▶ _What is required_: Can you copy the rows below character for character, leaving out every picture line?

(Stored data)
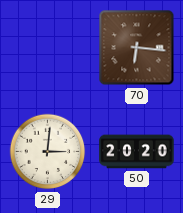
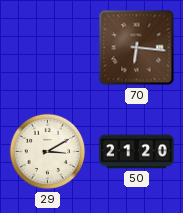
29: 3:01 -> 3:10
50: 20:20 -> 21:20
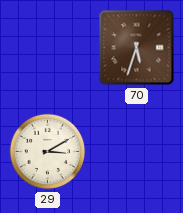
70: 6:16 -> 5:33
50: 21:20 -> none
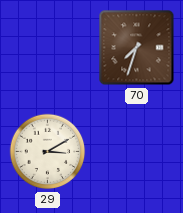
70: 5:33 -> 7:33
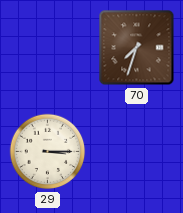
29: 3:10 -> 3:15
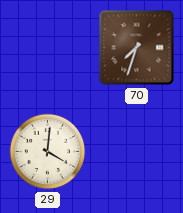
29: 3:15 -> 4:01
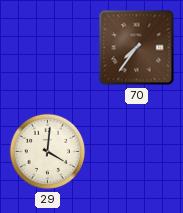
70: 7:33 -> 7:36
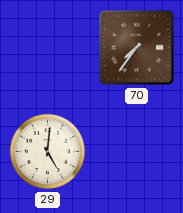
29: 4:01 -> 5:01
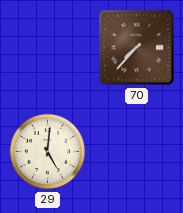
70: 7:36 -> 7:37
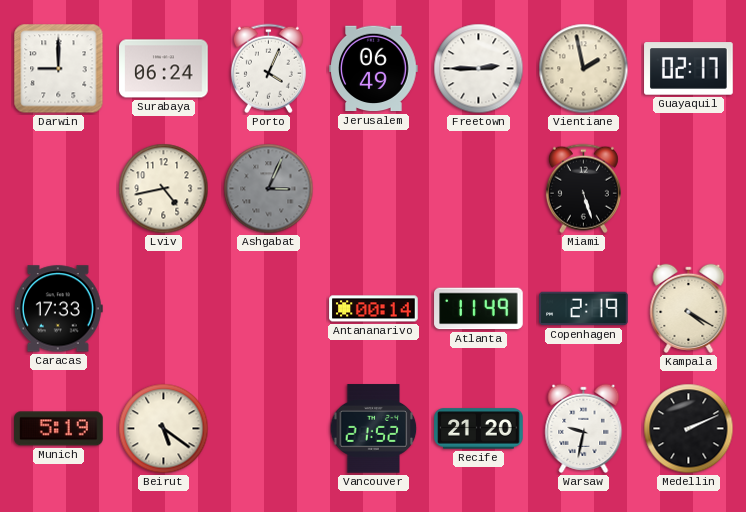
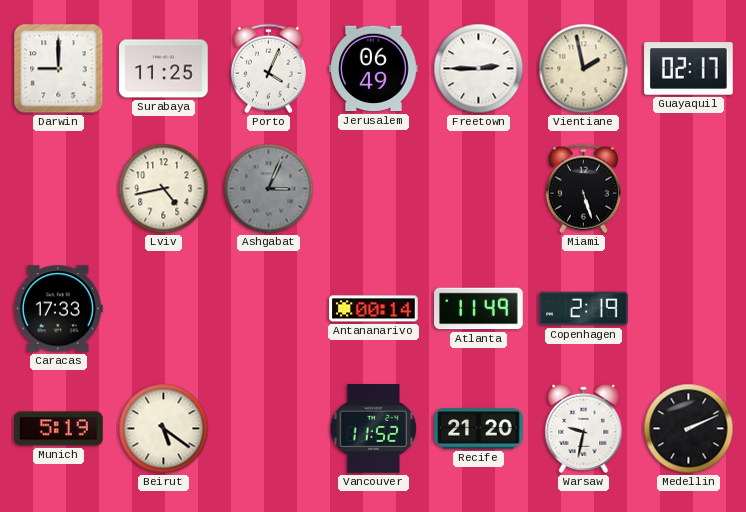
Surabaya: 06:24 -> 11:25
Kampala: 4:20 -> none
Vancouver: 21:52 -> 11:52
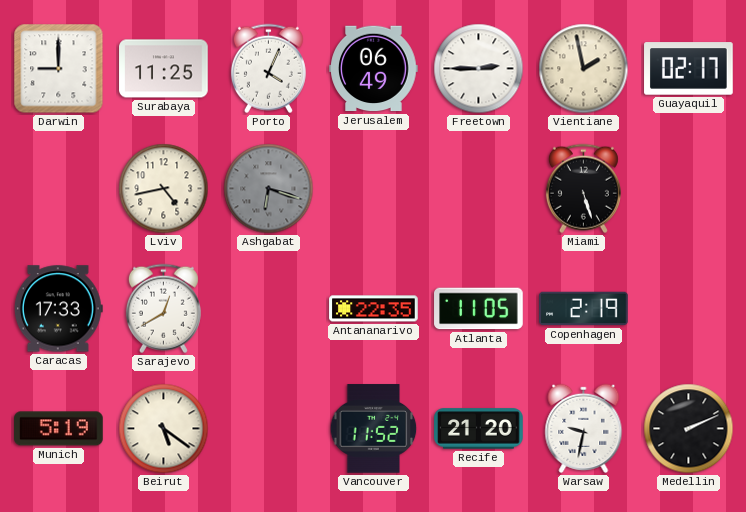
Ashgabat: 3:04 -> 6:18
Sarajevo: none -> 12:40
Antananarivo: 00:14 -> 22:35
Atlanta: 11:49 -> 11:05
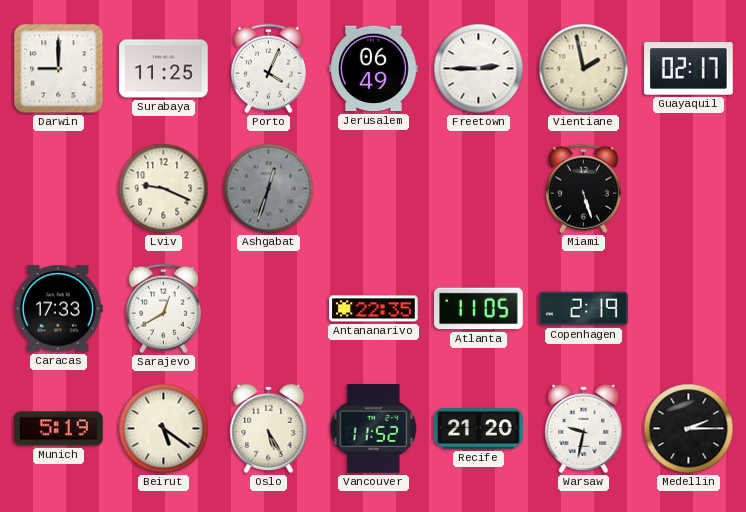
Lviv: 4:43 -> 9:19
Ashgabat: 6:18 -> 12:33
Oslo: none -> 5:25
Medellin: 2:11 -> 2:15
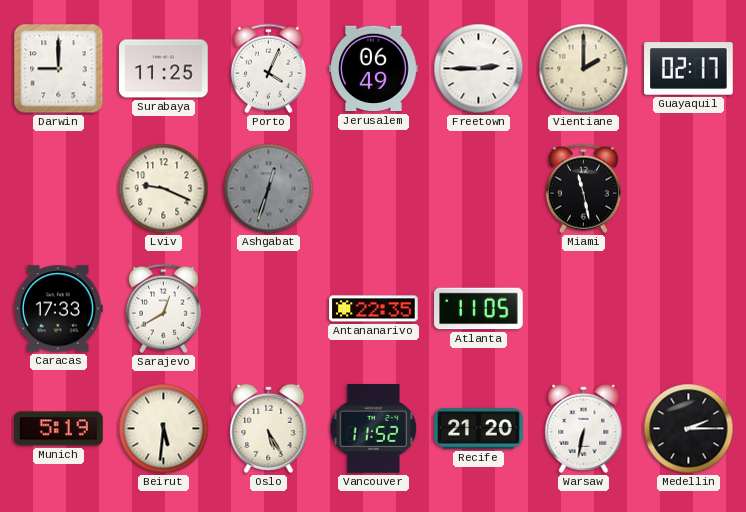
Vientiane: 1:58 -> 2:00
Miami: 5:27 -> 11:28
Copenhagen: 2:19 -> none
Beirut: 5:21 -> 5:31
Warsaw: 9:32 -> 6:32
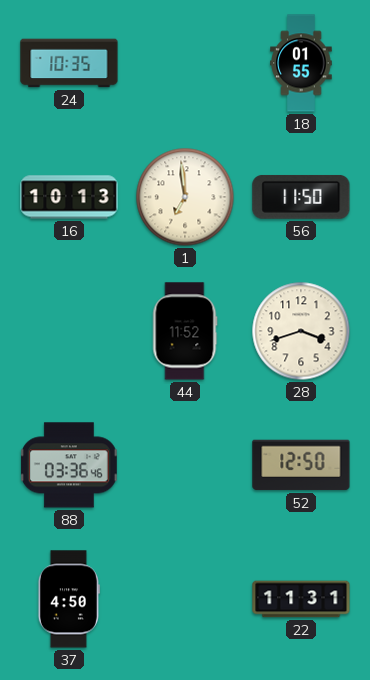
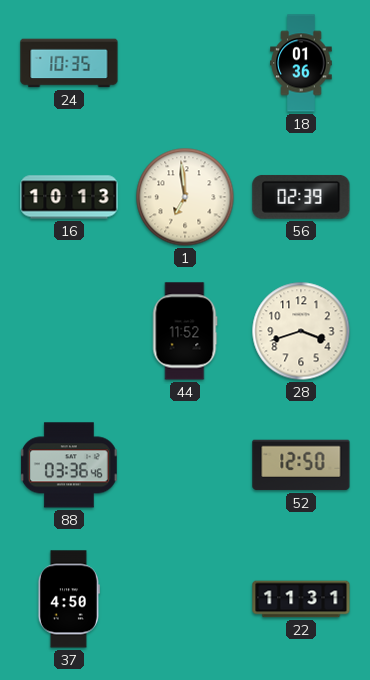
18: 01:55 -> 01:36
56: 11:50 -> 02:39
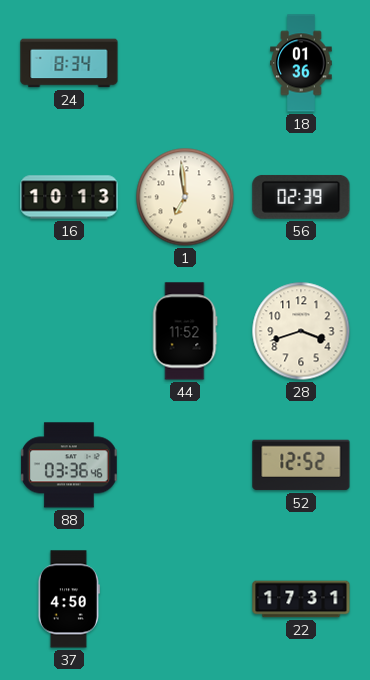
24: 10:35 -> 8:34
52: 12:50 -> 12:52
22: 11:31 -> 17:31
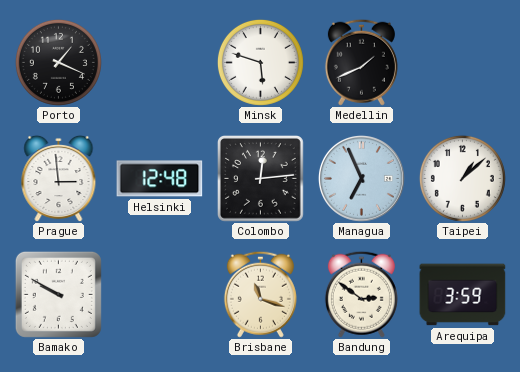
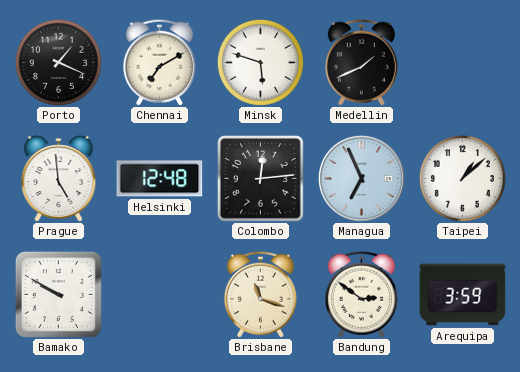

▶ _Written solution_:
29: 3:01 -> 3:10
50: 20:20 -> 21:20
70: 6:16 -> 5:33
50: 21:20 -> none
70: 5:33 -> 7:33
29: 3:10 -> 3:15
29: 3:15 -> 4:01
70: 7:33 -> 7:36
29: 4:01 -> 5:01
70: 7:36 -> 7:37
Surabaya: 06:24 -> 11:25
Kampala: 4:20 -> none
Vancouver: 21:52 -> 11:52
Ashgabat: 3:04 -> 6:18
Sarajevo: none -> 12:40
Antananarivo: 00:14 -> 22:35
Atlanta: 11:49 -> 11:05
Lviv: 4:43 -> 9:19
Ashgabat: 6:18 -> 12:33
Oslo: none -> 5:25
Medellin: 2:11 -> 2:15
Vientiane: 1:58 -> 2:00
Miami: 5:27 -> 11:28
Copenhagen: 2:19 -> none
Beirut: 5:21 -> 5:31
Warsaw: 9:32 -> 6:32
18: 01:55 -> 01:36
56: 11:50 -> 02:39
24: 10:35 -> 8:34
52: 12:50 -> 12:52
22: 11:31 -> 17:31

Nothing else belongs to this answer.